> **What you have to do**
Pick out and copy every line below that has the word "none".

> **Material to process**
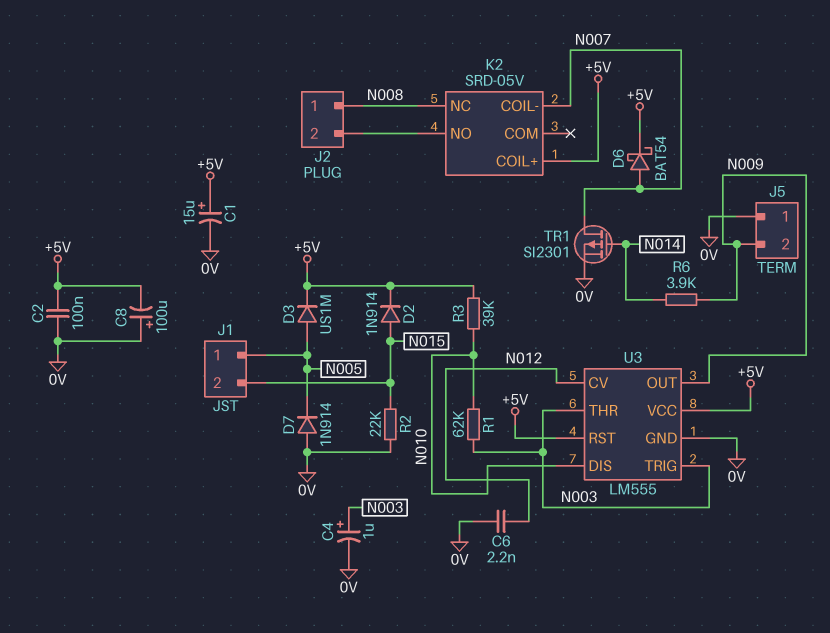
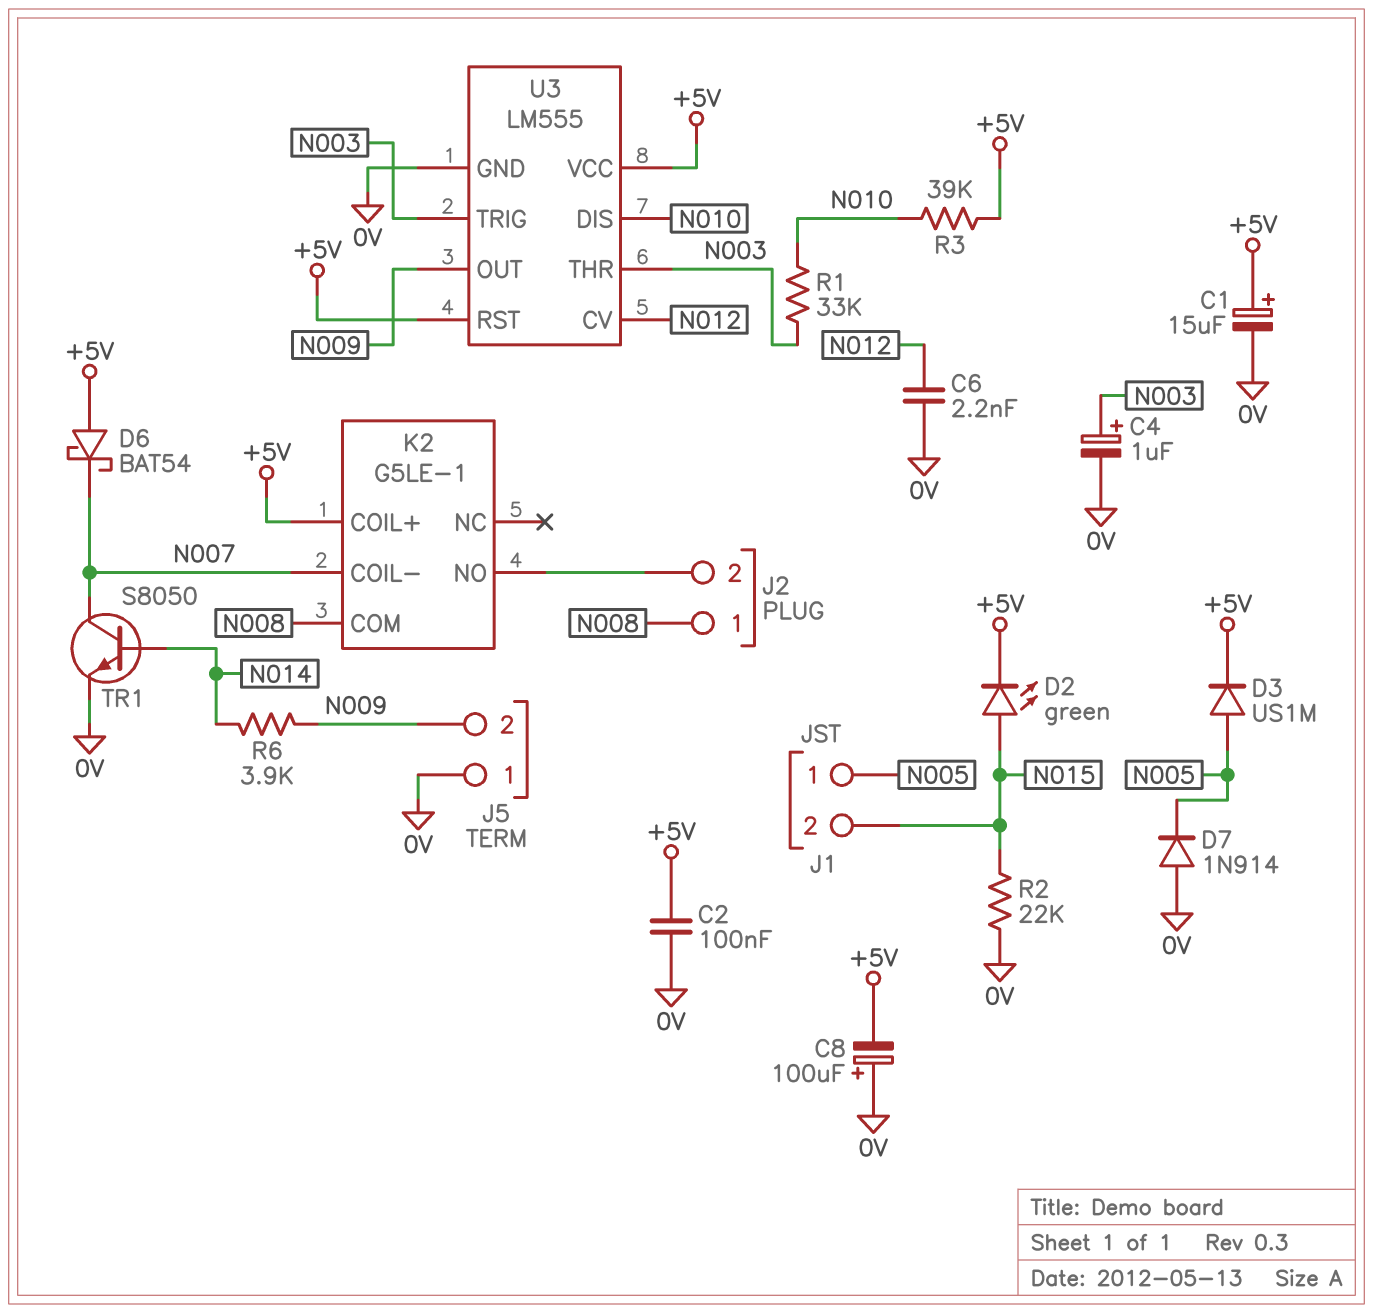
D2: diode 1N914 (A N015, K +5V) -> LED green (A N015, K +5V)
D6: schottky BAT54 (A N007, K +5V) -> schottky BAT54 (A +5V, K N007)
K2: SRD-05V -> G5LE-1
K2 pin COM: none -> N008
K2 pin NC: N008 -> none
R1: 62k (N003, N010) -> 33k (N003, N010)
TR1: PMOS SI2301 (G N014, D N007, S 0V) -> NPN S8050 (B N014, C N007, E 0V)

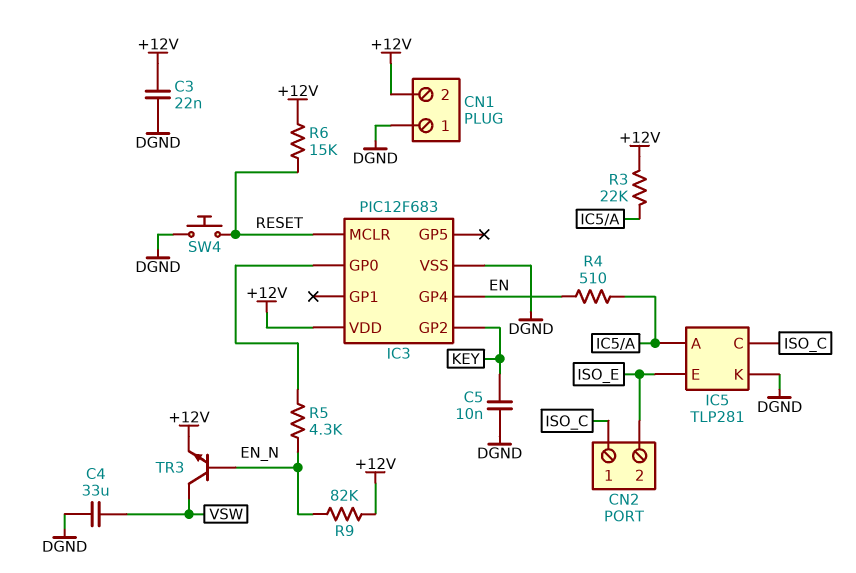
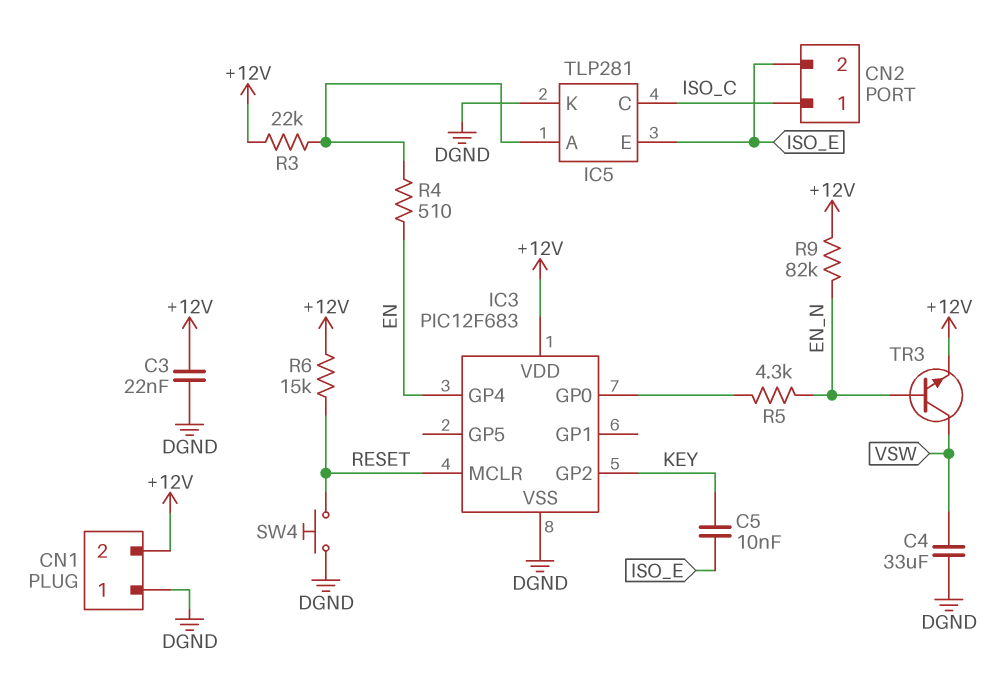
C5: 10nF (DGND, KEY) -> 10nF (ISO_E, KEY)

> **Solution to the problem**
K2 pin COM: none -> N008
K2 pin NC: N008 -> none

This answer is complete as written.